DATA –
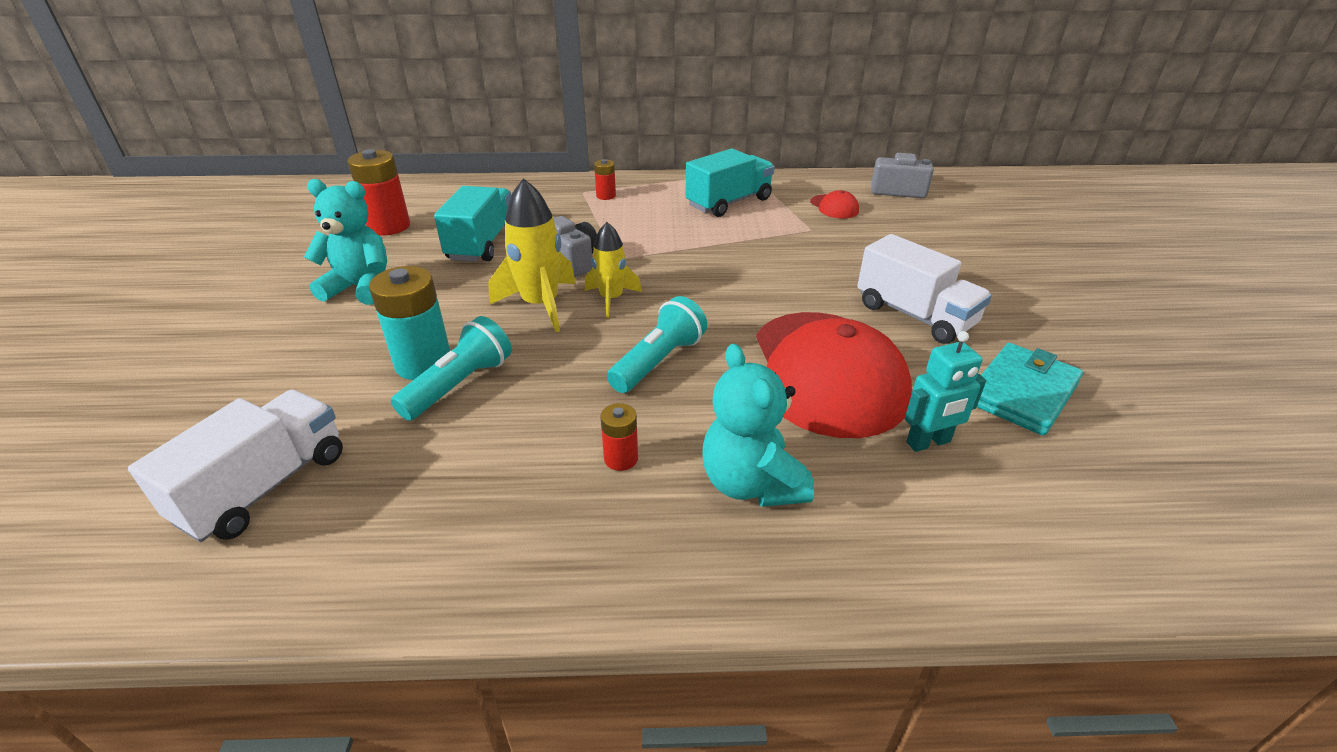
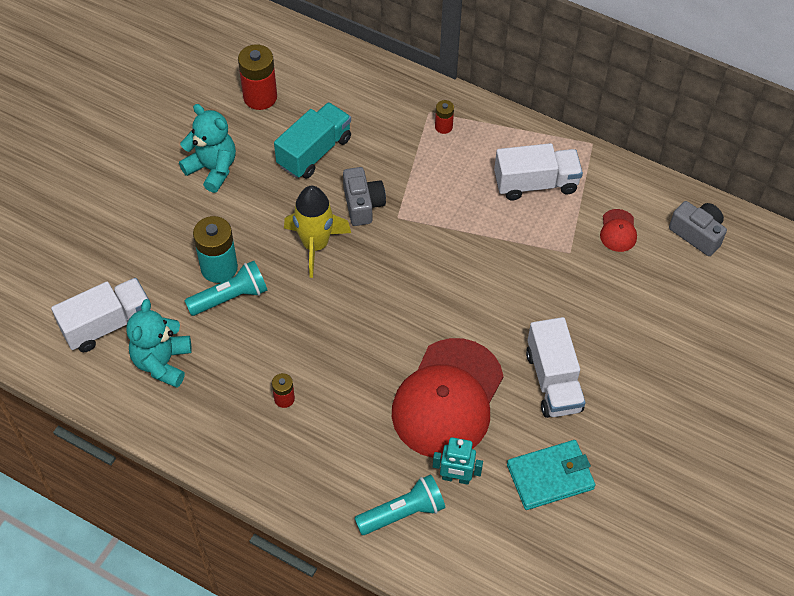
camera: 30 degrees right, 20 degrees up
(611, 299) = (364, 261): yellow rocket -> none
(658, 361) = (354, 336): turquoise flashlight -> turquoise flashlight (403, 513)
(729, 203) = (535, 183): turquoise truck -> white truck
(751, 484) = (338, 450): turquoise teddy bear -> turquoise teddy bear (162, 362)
---
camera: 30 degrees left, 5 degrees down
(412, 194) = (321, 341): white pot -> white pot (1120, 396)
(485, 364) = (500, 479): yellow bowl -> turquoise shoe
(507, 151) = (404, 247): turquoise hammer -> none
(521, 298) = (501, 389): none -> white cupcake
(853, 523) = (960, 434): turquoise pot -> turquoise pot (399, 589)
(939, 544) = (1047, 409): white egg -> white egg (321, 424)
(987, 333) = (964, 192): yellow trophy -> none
...
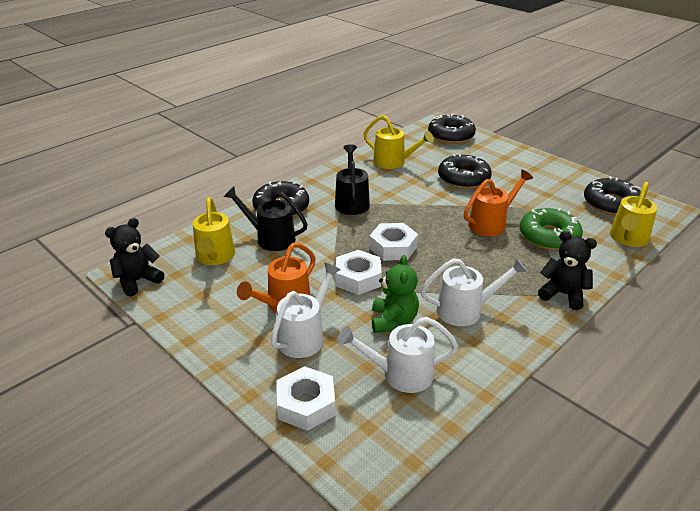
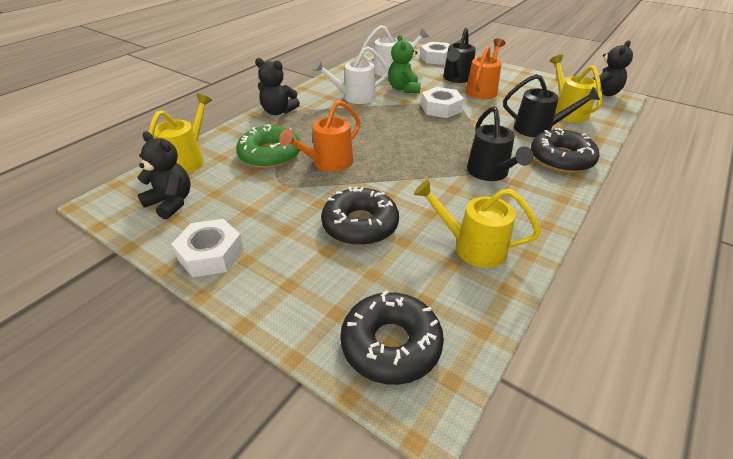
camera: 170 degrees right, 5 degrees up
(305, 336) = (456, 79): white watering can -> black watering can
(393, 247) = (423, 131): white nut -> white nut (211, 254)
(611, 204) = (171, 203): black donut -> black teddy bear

TASK ITEM – Return the span of lines in the data above that opens at the line with "(412, 194) = (321, 341): white" and closes at the line with "(987, 333) = (964, 192): yellow", exactly, ends included, nothing else.

COMPLETED TASK –
(412, 194) = (321, 341): white pot -> white pot (1120, 396)
(485, 364) = (500, 479): yellow bowl -> turquoise shoe
(507, 151) = (404, 247): turquoise hammer -> none
(521, 298) = (501, 389): none -> white cupcake
(853, 523) = (960, 434): turquoise pot -> turquoise pot (399, 589)
(939, 544) = (1047, 409): white egg -> white egg (321, 424)
(987, 333) = (964, 192): yellow trophy -> none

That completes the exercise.